HOW TO COMPLETE THIS TASK —
Leave out all pictures while repeating the records exactly and completely.

DATA FOR THE TASK —
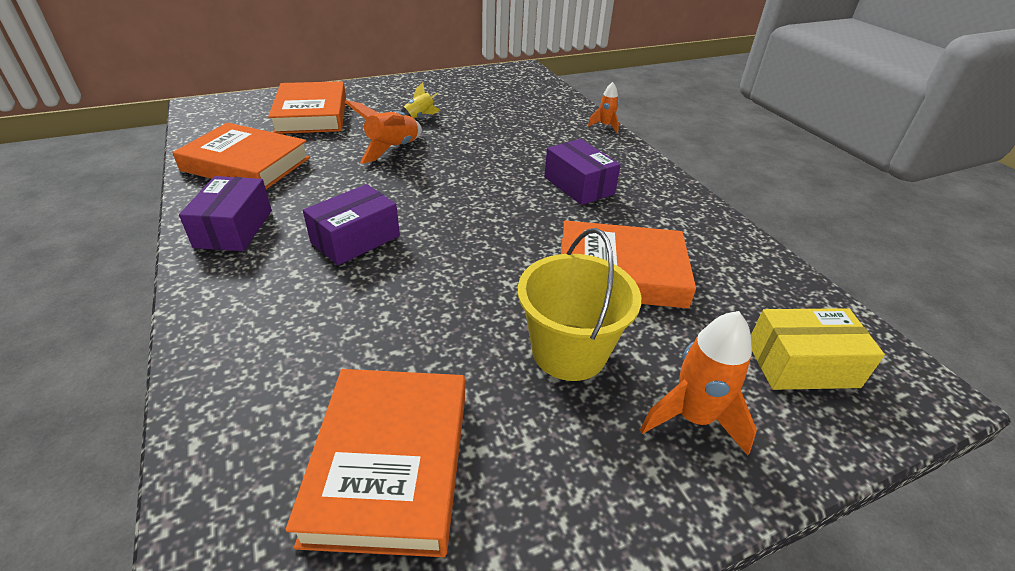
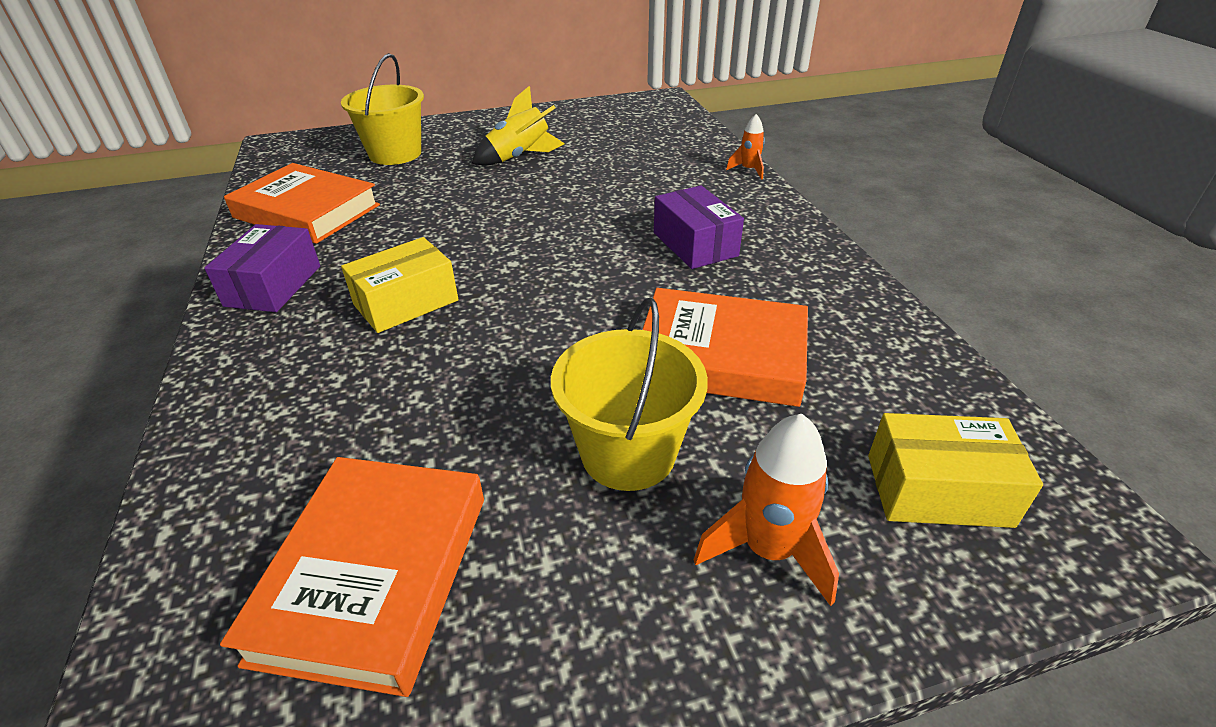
camera: 10 degrees right, 0 degrees up
orange book [268,81,346,134] -> yellow bucket [341,53,424,165]
purple box [303,184,400,265] -> yellow box [341,237,459,333]
orange rocket [345,100,422,164] -> none
yellow rocket [400,83,441,119] -> yellow rocket [472,86,565,165], size x1.69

COMPLETED TASK —
camera: 10 degrees right, 0 degrees up
orange book [268,81,346,134] -> yellow bucket [341,53,424,165]
purple box [303,184,400,265] -> yellow box [341,237,459,333]
orange rocket [345,100,422,164] -> none
yellow rocket [400,83,441,119] -> yellow rocket [472,86,565,165], size x1.69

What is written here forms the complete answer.